[Data to use Boundary: Start]
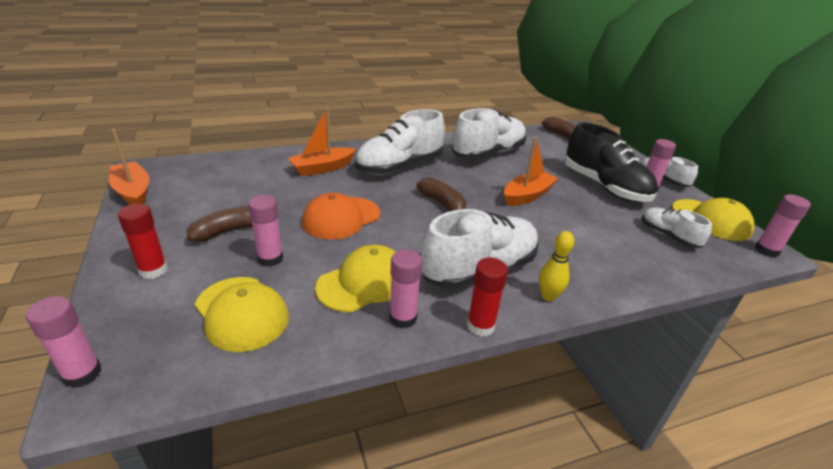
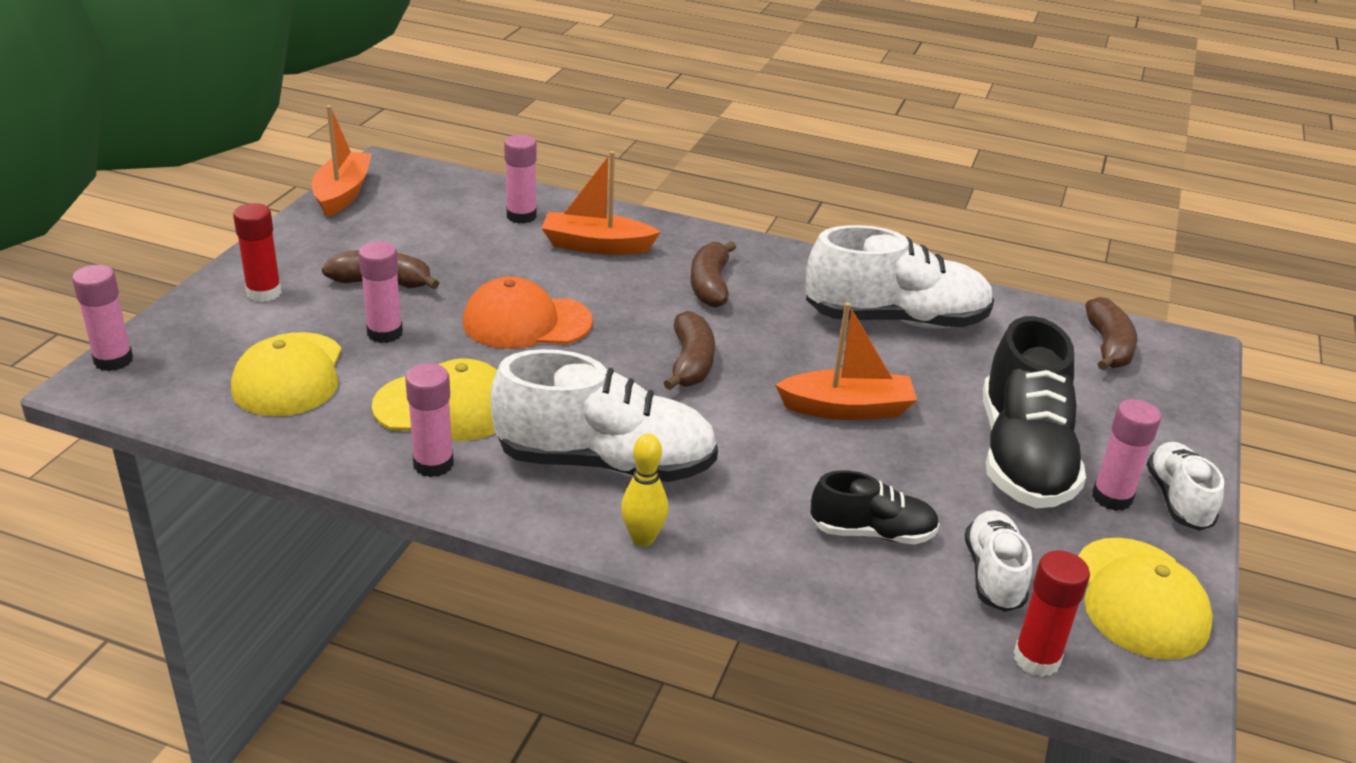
camera: 40 degrees right, 0 degrees up
(399, 167) = (710, 285): white shoe -> brown banana
(480, 326) = (505, 519): red glue stick -> red glue stick (1036, 659)
(613, 242) = (872, 533): none -> black shoe
(766, 250) = (1156, 690): pink glue stick -> pink glue stick (521, 216)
[Data to use Boundary: End]
Problem:
When you repeat the listing, keep it exact and leave the pictures behind.

Answer space:
camera: 40 degrees right, 0 degrees up
(399, 167) = (710, 285): white shoe -> brown banana
(480, 326) = (505, 519): red glue stick -> red glue stick (1036, 659)
(613, 242) = (872, 533): none -> black shoe
(766, 250) = (1156, 690): pink glue stick -> pink glue stick (521, 216)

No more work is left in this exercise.